→ TRY IT
Reproduce the first line of the entries that follow and each later line, word for word, ending with the one containing "RTC pin SDA: D3 -> D1".

→ DATA TO USE
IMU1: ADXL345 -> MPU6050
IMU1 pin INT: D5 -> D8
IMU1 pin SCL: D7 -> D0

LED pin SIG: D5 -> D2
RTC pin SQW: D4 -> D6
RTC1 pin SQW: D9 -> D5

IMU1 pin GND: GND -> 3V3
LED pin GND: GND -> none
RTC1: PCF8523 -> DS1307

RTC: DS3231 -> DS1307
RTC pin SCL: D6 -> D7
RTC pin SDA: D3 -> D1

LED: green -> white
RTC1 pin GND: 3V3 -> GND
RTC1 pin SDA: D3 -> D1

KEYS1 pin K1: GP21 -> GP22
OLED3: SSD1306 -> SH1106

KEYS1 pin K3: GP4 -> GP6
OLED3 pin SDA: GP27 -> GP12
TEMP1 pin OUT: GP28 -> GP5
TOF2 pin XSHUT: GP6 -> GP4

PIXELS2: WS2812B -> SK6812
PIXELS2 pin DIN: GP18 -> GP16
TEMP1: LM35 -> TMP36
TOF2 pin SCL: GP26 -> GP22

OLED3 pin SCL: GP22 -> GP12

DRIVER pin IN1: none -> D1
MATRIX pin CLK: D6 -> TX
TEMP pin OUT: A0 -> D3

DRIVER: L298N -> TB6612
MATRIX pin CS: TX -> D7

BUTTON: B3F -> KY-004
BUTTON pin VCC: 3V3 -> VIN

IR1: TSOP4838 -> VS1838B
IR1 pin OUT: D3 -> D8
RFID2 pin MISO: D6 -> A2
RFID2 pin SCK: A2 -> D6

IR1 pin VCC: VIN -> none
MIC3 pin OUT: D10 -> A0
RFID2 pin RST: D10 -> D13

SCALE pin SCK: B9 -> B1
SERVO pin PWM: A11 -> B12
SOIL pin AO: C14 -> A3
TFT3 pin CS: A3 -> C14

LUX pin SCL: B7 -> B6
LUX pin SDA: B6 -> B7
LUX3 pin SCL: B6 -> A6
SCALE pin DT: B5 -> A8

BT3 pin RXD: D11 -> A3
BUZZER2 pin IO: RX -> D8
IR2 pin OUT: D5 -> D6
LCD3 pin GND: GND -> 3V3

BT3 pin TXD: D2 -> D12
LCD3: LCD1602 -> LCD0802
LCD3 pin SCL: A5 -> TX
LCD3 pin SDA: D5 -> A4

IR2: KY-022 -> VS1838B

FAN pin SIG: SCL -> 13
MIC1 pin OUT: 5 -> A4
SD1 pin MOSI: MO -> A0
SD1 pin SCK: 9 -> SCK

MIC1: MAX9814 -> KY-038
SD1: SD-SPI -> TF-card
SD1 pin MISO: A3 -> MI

→ ANSWER SECTION
IMU1: ADXL345 -> MPU6050
IMU1 pin INT: D5 -> D8
IMU1 pin SCL: D7 -> D0

LED pin SIG: D5 -> D2
RTC pin SQW: D4 -> D6
RTC1 pin SQW: D9 -> D5

IMU1 pin GND: GND -> 3V3
LED pin GND: GND -> none
RTC1: PCF8523 -> DS1307

RTC: DS3231 -> DS1307
RTC pin SCL: D6 -> D7
RTC pin SDA: D3 -> D1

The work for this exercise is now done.